[Saved data entries]
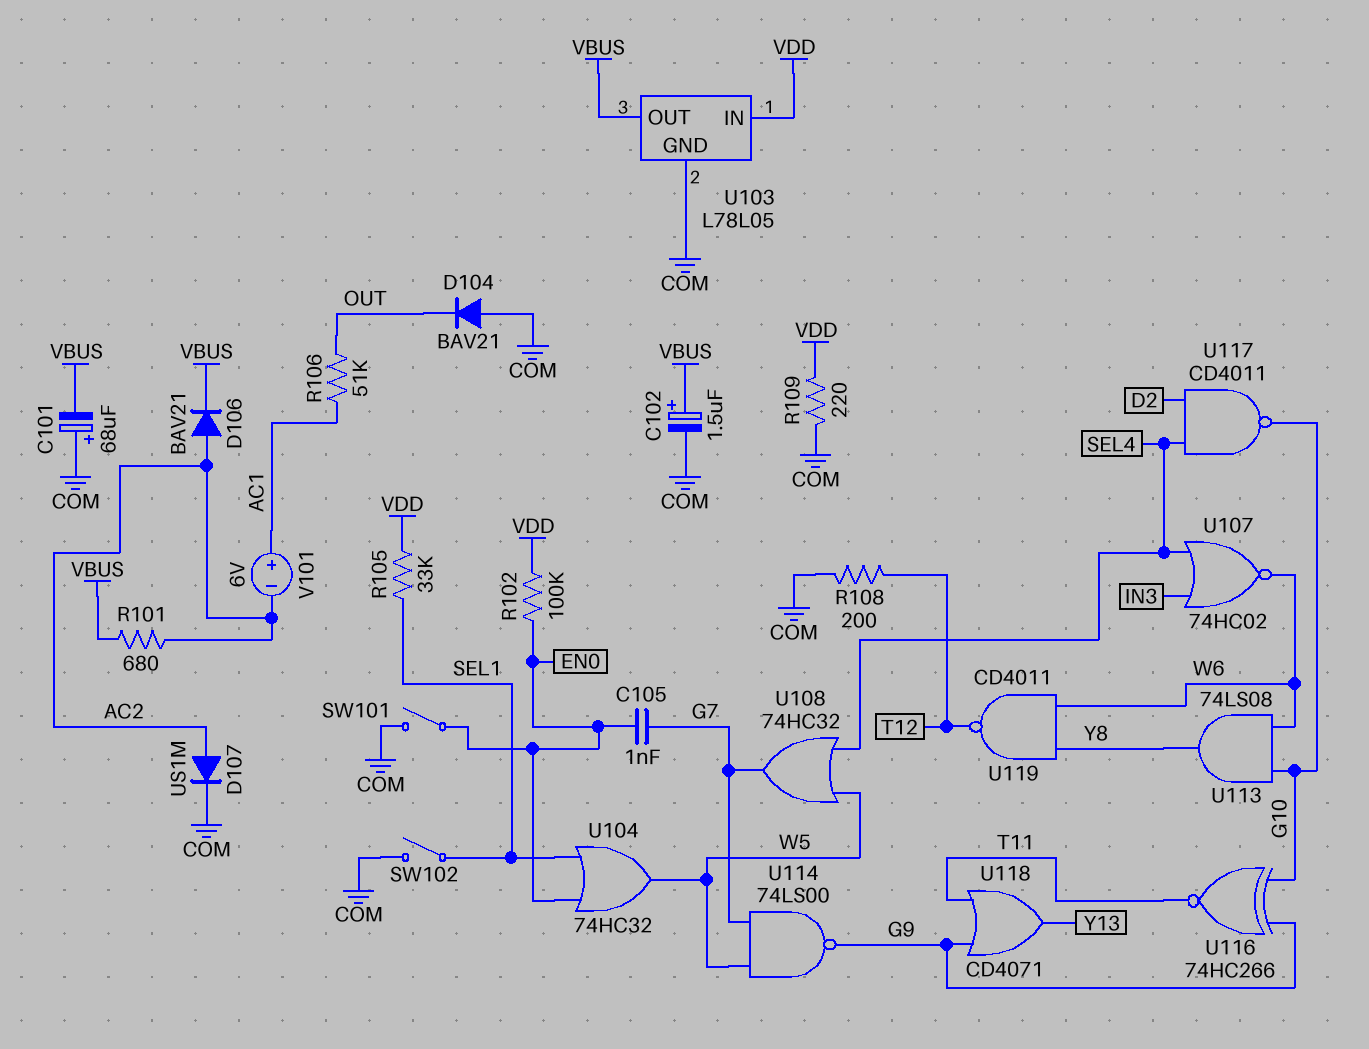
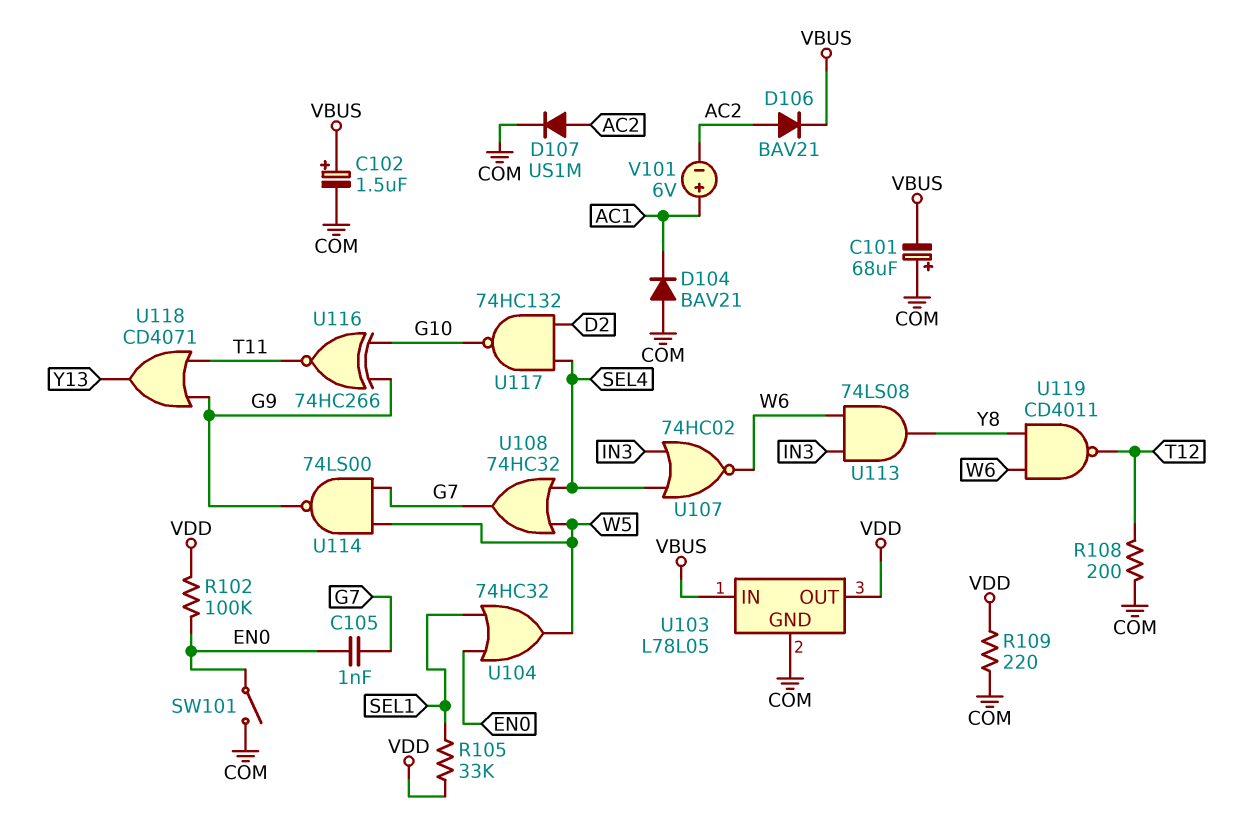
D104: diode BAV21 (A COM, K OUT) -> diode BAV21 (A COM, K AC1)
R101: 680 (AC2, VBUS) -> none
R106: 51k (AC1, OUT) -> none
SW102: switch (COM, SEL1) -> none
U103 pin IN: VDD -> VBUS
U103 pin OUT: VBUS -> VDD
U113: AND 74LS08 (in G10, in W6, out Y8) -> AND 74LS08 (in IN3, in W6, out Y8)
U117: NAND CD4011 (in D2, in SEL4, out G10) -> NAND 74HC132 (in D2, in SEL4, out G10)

Your assignment:
Lines in the data above may contain the word "VBUS"; count them and give only the number.

Response to the exercise:
3